* RECORDS SUPPLIED *
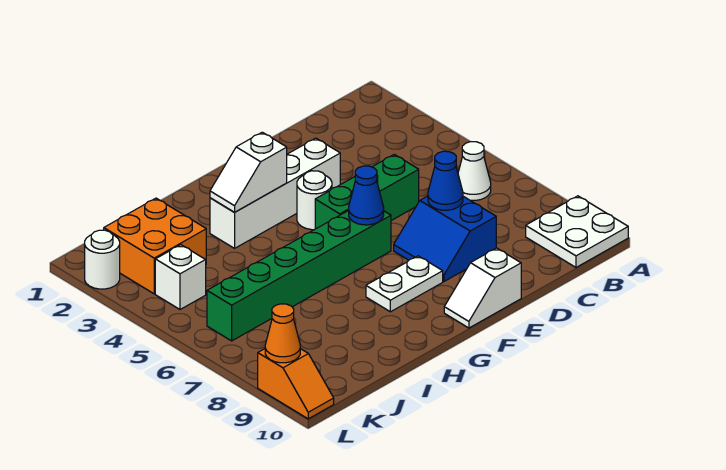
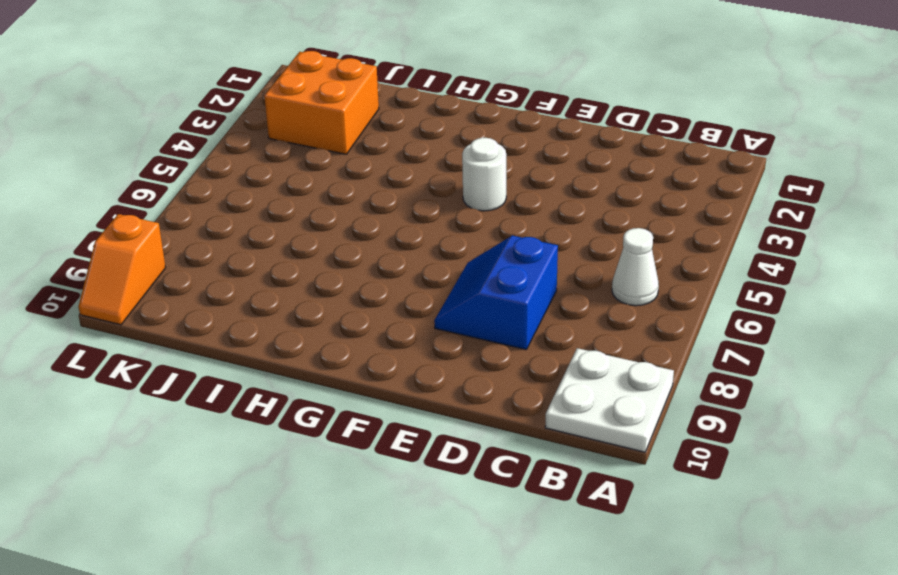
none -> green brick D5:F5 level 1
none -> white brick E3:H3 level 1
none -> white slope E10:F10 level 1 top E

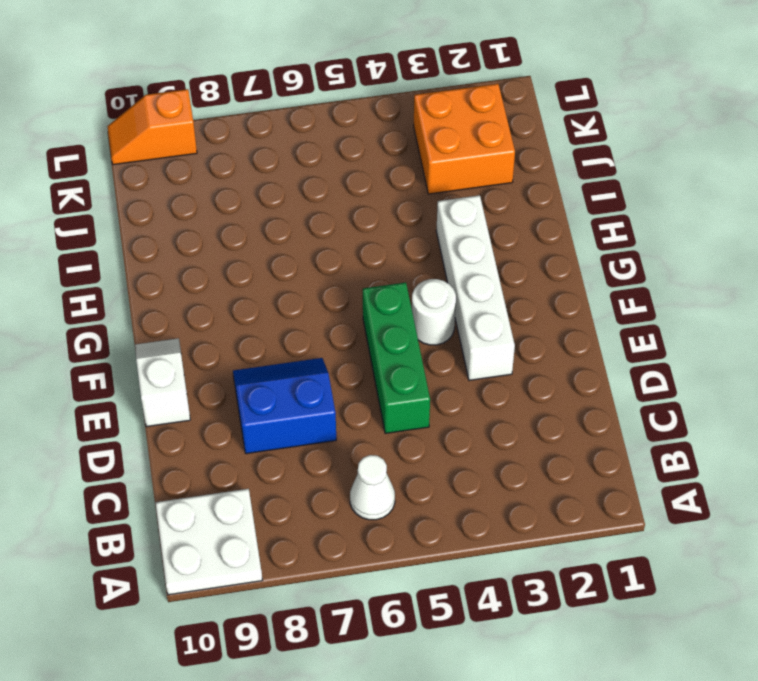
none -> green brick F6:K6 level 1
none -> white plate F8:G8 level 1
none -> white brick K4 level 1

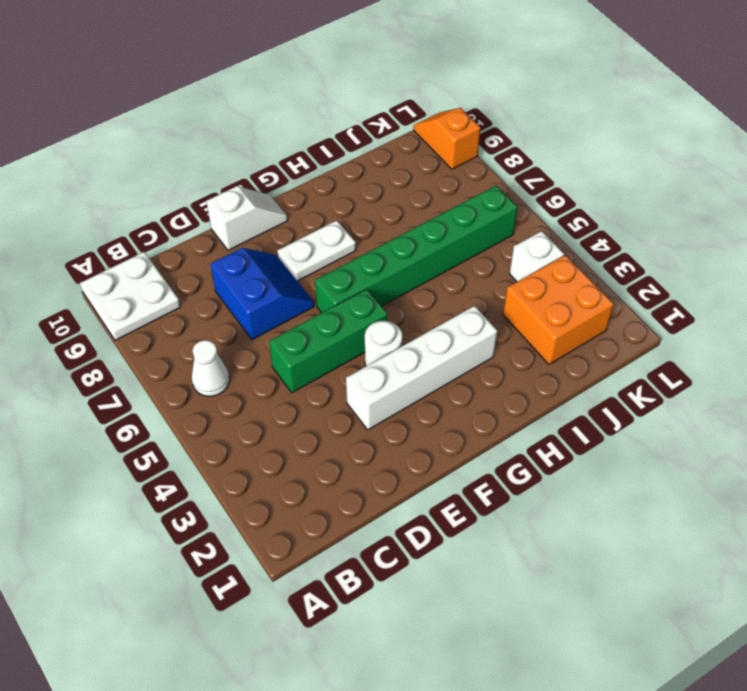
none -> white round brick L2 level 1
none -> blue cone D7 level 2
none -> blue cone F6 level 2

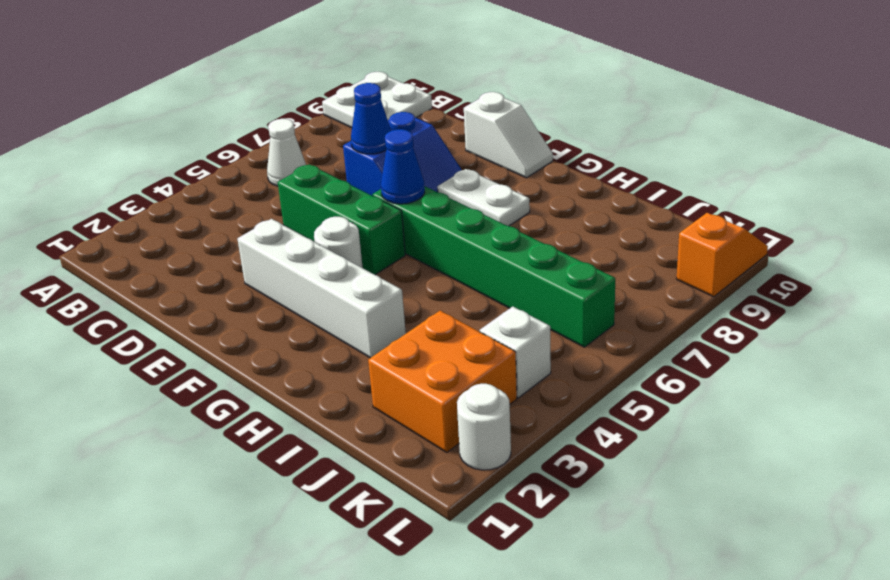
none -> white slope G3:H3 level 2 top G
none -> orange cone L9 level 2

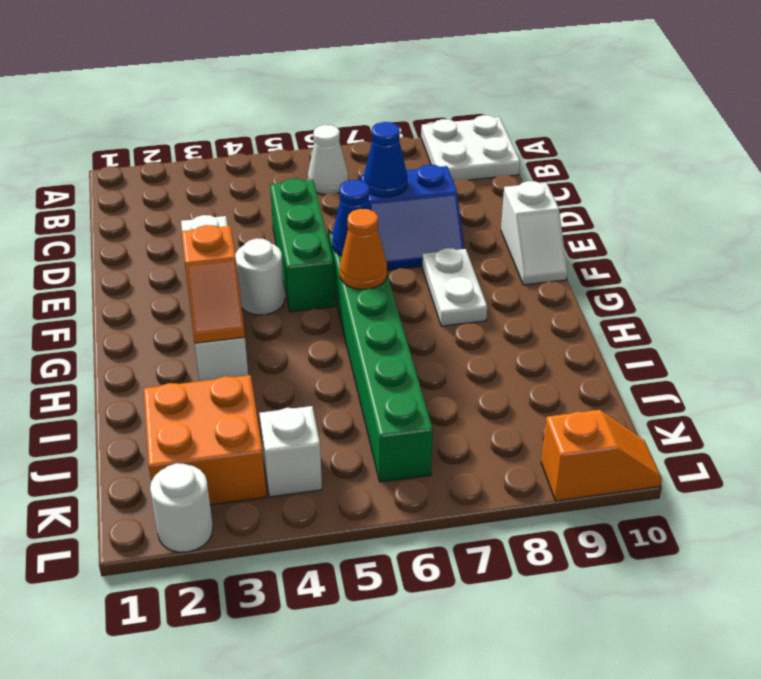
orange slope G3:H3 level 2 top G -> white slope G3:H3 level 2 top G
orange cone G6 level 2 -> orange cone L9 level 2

---

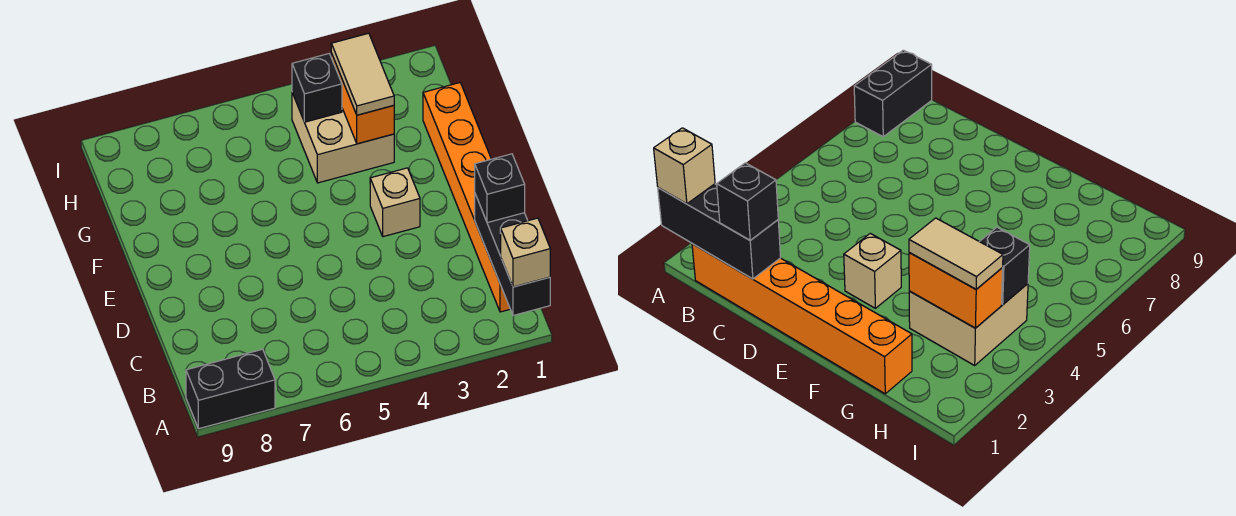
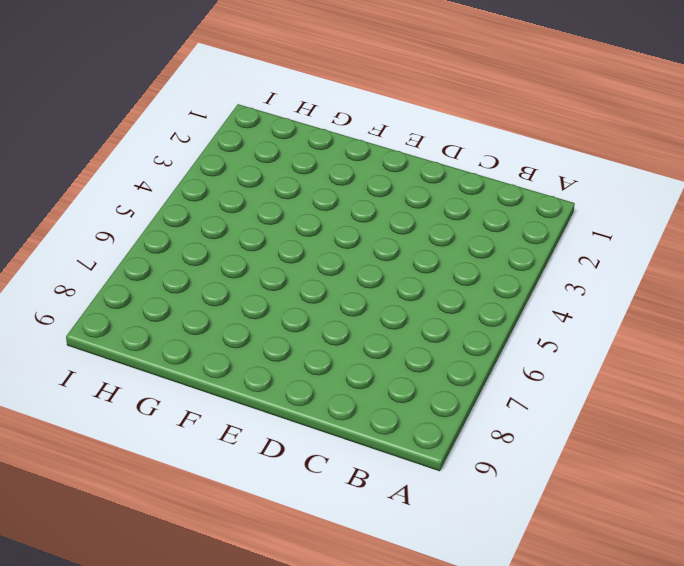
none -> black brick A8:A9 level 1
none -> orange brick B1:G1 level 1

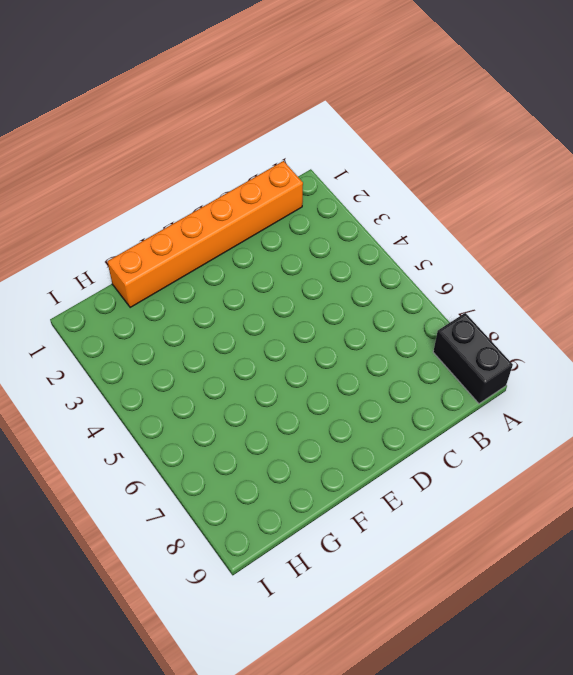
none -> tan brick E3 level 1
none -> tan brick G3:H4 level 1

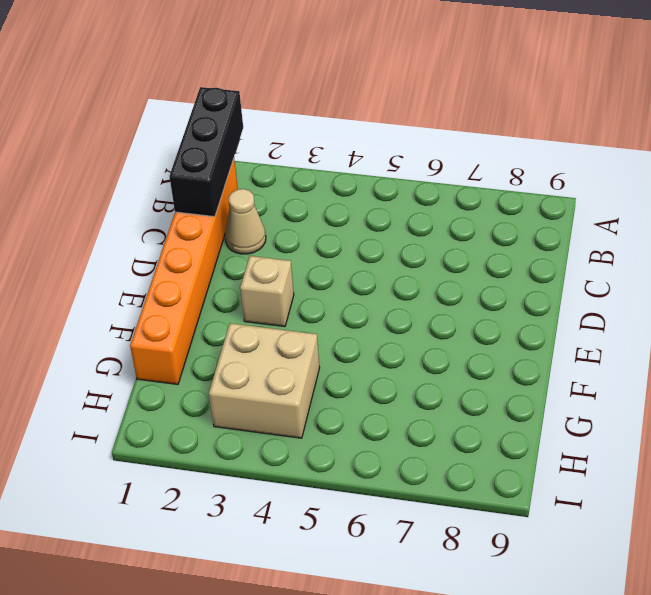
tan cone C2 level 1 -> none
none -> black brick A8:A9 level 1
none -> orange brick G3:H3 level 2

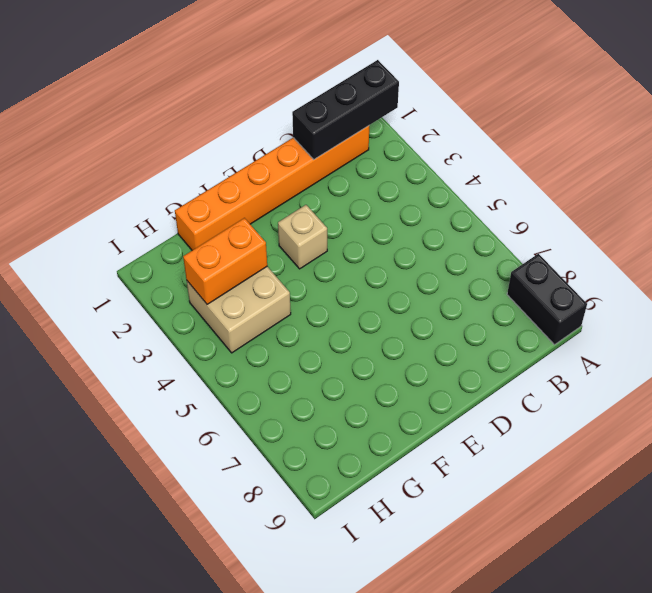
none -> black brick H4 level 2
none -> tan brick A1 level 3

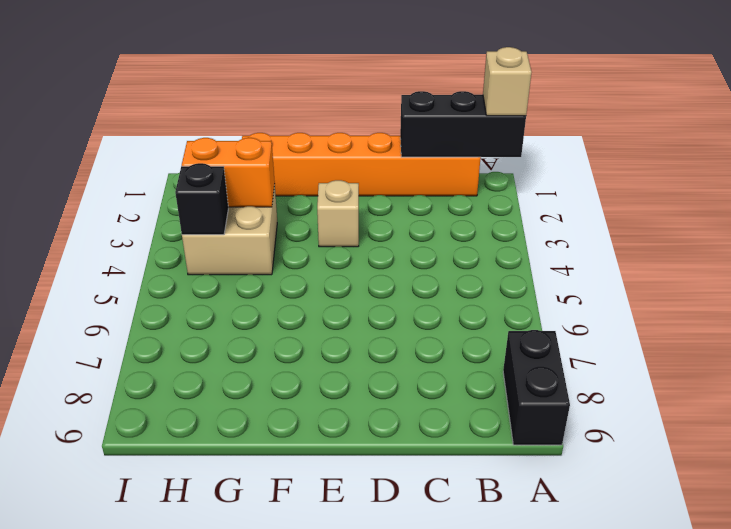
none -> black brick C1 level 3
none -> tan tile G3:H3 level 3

* WHAT IS BEING ASKED *
Pictures aside, print exactly the lines above starting with the one containing "none -> white slope E10:F10 level 1 top E" and going on through the one containing "none -> orange cone L9 level 2".

* YOUR SOLUTION *
none -> white slope E10:F10 level 1 top E

none -> green brick F6:K6 level 1
none -> white plate F8:G8 level 1
none -> white brick K4 level 1

none -> white round brick L2 level 1
none -> blue cone D7 level 2
none -> blue cone F6 level 2

none -> white slope G3:H3 level 2 top G
none -> orange cone L9 level 2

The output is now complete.